*RECORDED INFORMATION*
-- Opening Marker --

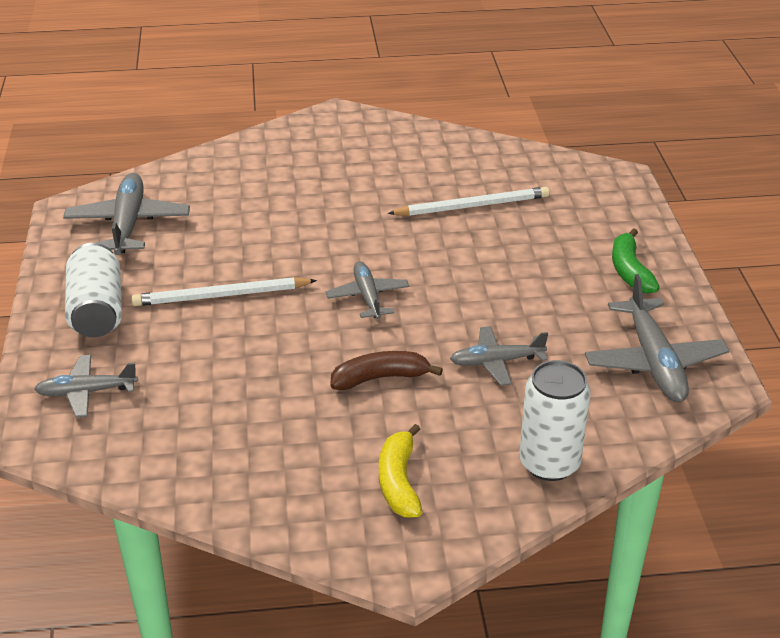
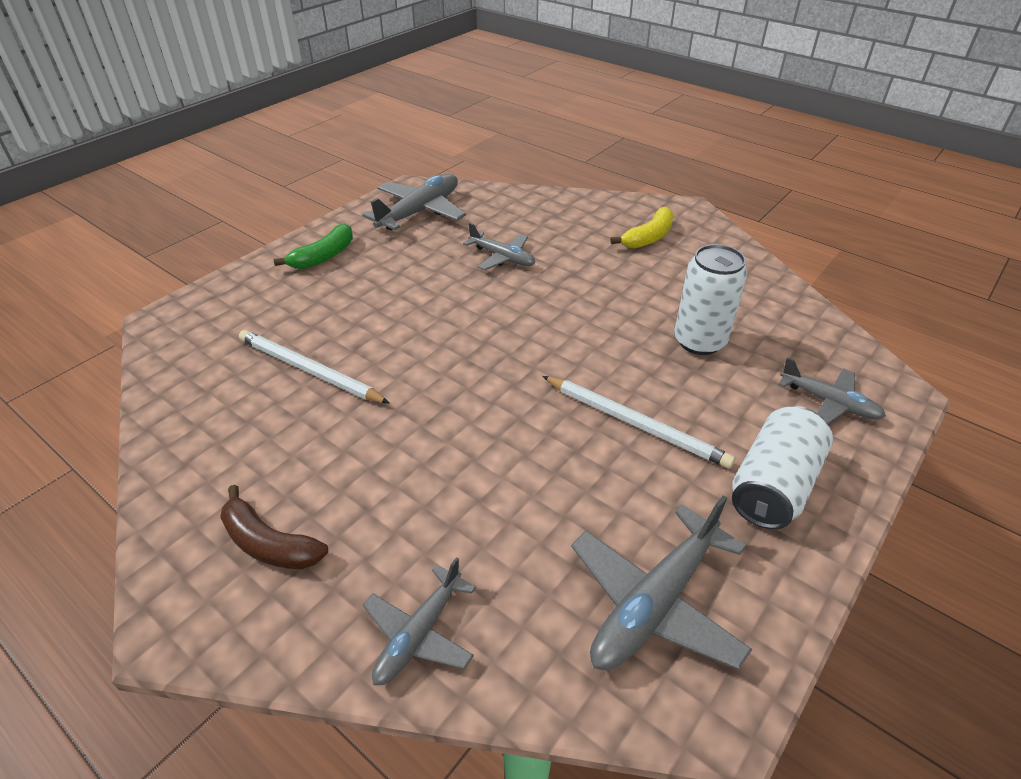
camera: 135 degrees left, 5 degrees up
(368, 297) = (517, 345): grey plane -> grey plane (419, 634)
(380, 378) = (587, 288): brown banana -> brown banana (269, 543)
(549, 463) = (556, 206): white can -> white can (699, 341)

-- Closing Marker --

*WHAT YOU SHOULD DO*
Except for the pictures, copy the material above exactly.

*YOUR RESPONSE*
camera: 135 degrees left, 5 degrees up
(368, 297) = (517, 345): grey plane -> grey plane (419, 634)
(380, 378) = (587, 288): brown banana -> brown banana (269, 543)
(549, 463) = (556, 206): white can -> white can (699, 341)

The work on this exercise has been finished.